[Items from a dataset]
◇ ◇ ◇ ◇ ◇ ◇ ◇
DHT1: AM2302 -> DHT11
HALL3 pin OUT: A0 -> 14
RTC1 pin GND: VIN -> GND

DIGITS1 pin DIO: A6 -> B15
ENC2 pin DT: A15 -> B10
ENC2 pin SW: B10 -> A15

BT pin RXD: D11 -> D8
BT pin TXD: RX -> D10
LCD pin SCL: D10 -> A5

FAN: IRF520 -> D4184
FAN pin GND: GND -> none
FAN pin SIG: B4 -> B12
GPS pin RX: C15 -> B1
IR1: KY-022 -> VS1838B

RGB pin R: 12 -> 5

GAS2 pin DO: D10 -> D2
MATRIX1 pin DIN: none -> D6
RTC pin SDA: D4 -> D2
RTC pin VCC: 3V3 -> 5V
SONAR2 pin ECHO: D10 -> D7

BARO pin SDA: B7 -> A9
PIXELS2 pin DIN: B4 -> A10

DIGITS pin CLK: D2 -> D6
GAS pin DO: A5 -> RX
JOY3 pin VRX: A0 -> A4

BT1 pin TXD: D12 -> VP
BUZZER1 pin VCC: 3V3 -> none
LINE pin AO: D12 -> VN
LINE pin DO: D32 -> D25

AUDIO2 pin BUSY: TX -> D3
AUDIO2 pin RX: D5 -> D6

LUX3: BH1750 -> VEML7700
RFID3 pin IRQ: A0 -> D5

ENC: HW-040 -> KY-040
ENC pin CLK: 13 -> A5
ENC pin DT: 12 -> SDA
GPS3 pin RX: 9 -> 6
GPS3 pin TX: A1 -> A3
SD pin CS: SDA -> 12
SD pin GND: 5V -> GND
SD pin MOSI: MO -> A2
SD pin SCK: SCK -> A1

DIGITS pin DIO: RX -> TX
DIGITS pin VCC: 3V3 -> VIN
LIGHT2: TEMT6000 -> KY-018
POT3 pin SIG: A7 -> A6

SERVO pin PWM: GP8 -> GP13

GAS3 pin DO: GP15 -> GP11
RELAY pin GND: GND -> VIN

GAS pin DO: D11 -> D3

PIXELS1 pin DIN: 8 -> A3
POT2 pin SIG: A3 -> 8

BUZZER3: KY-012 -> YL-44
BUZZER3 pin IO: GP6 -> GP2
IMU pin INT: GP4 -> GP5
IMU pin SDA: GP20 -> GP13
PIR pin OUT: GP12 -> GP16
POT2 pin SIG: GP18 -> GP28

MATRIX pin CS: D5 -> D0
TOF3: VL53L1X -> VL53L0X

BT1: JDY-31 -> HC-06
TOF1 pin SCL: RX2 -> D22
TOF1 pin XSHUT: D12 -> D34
◇ ◇ ◇ ◇ ◇ ◇ ◇
→ **WORK INSTRUCTION**:
Reproduce the lines above, beginning at the line with "LUX3: BH1750 -> VEML7700" and stopping after the line with "DIGITS pin VCC: 3V3 -> VIN", exactly as they are.

→ **SOLUTION TO THIS EXERCISE**:
LUX3: BH1750 -> VEML7700
RFID3 pin IRQ: A0 -> D5

ENC: HW-040 -> KY-040
ENC pin CLK: 13 -> A5
ENC pin DT: 12 -> SDA
GPS3 pin RX: 9 -> 6
GPS3 pin TX: A1 -> A3
SD pin CS: SDA -> 12
SD pin GND: 5V -> GND
SD pin MOSI: MO -> A2
SD pin SCK: SCK -> A1

DIGITS pin DIO: RX -> TX
DIGITS pin VCC: 3V3 -> VIN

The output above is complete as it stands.